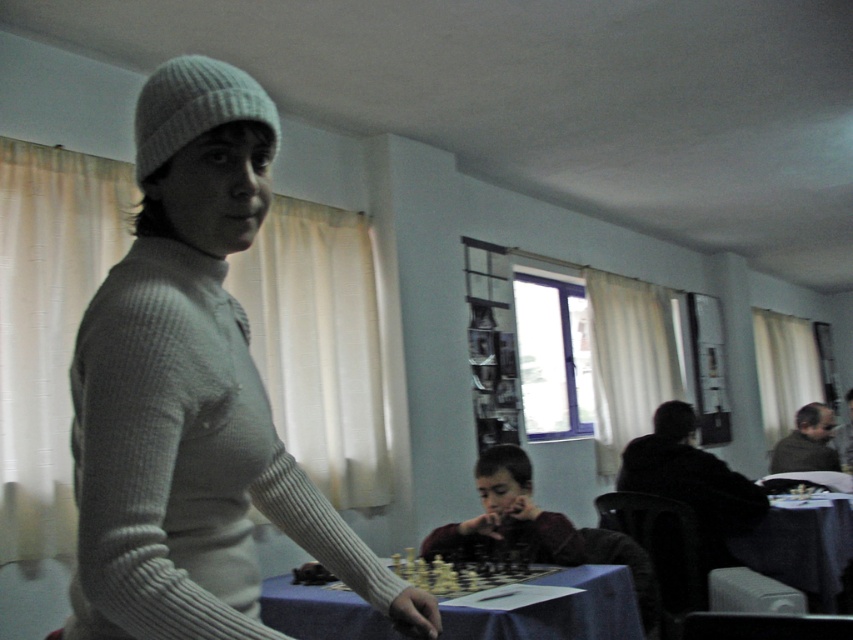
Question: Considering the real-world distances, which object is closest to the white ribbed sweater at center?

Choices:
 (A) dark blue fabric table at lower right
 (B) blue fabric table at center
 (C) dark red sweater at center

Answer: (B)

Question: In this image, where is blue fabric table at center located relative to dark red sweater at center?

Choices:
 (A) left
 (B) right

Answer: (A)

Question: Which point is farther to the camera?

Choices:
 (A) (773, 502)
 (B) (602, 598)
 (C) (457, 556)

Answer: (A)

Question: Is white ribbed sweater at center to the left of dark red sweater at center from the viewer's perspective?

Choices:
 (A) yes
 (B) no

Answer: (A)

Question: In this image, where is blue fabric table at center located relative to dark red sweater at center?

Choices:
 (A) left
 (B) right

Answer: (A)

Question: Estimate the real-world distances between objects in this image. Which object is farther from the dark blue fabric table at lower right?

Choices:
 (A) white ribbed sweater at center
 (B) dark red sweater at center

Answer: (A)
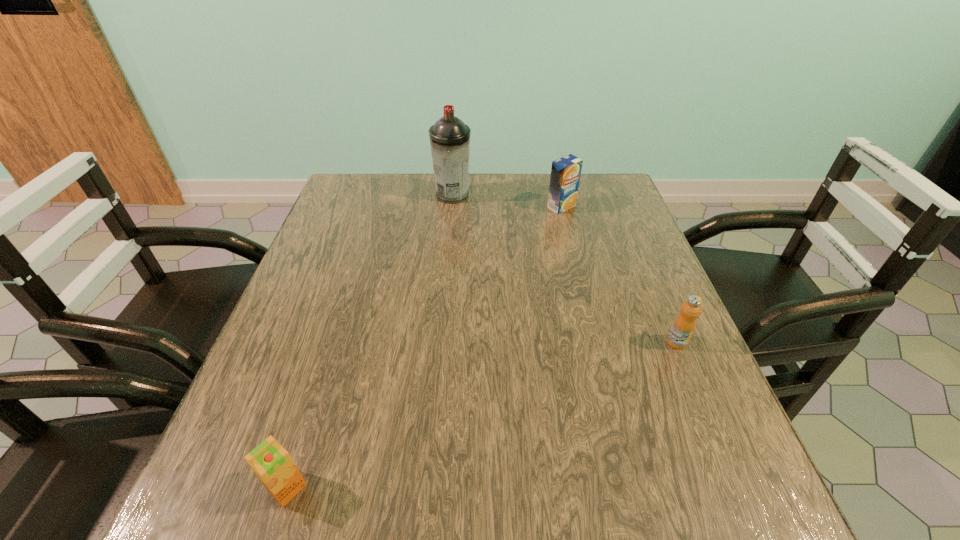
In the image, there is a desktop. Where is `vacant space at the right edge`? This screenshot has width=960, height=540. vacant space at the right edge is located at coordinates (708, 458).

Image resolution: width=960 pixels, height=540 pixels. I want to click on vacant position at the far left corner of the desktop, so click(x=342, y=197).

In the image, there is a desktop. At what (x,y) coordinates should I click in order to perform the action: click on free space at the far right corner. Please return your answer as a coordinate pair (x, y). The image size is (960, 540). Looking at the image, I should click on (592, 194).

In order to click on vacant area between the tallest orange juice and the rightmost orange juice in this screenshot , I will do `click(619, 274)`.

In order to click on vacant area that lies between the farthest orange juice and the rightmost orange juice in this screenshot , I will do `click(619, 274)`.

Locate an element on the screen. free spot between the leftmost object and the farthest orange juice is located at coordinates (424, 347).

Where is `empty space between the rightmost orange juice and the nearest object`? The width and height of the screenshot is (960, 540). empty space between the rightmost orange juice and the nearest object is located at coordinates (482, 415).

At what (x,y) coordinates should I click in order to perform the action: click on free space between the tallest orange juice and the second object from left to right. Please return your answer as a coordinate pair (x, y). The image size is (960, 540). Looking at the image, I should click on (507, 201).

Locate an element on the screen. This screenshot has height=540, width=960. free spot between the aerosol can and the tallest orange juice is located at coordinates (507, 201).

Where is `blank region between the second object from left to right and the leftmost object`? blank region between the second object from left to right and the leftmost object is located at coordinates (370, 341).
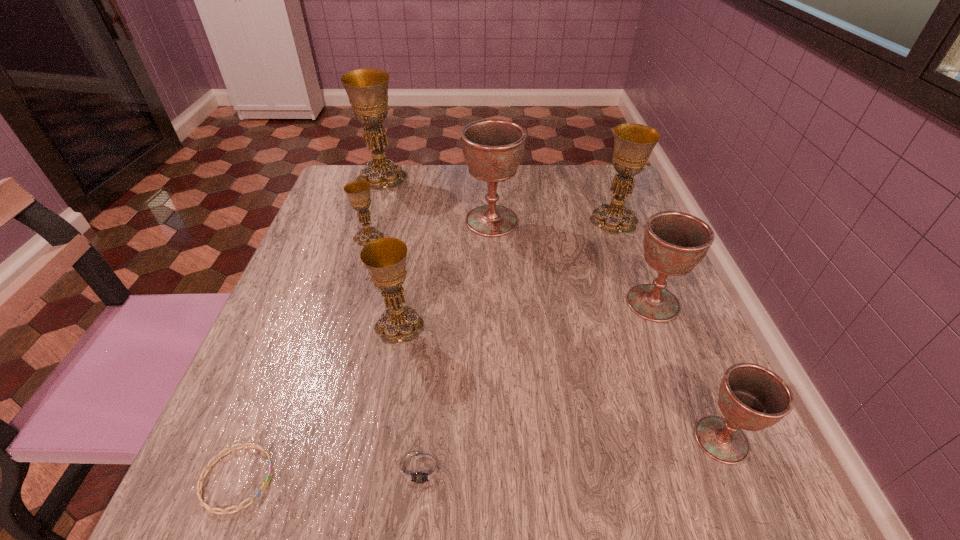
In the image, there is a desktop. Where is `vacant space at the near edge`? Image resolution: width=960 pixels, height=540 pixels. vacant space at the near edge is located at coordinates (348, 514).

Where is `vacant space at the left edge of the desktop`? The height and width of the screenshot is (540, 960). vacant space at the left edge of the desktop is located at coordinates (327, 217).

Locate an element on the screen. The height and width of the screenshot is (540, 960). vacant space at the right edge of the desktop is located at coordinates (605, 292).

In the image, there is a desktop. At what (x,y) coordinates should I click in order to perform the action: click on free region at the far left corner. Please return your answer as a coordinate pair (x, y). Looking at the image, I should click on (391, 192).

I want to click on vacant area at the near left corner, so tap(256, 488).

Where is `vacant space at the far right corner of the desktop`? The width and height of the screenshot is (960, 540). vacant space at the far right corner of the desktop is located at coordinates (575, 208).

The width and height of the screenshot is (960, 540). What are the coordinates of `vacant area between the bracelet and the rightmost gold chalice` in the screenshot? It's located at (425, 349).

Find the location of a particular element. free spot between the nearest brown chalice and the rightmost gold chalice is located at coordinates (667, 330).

*Directions*.
How many lines in the records above contain the string "real"? Case counts. Give only the number.

*Exercise response*.
2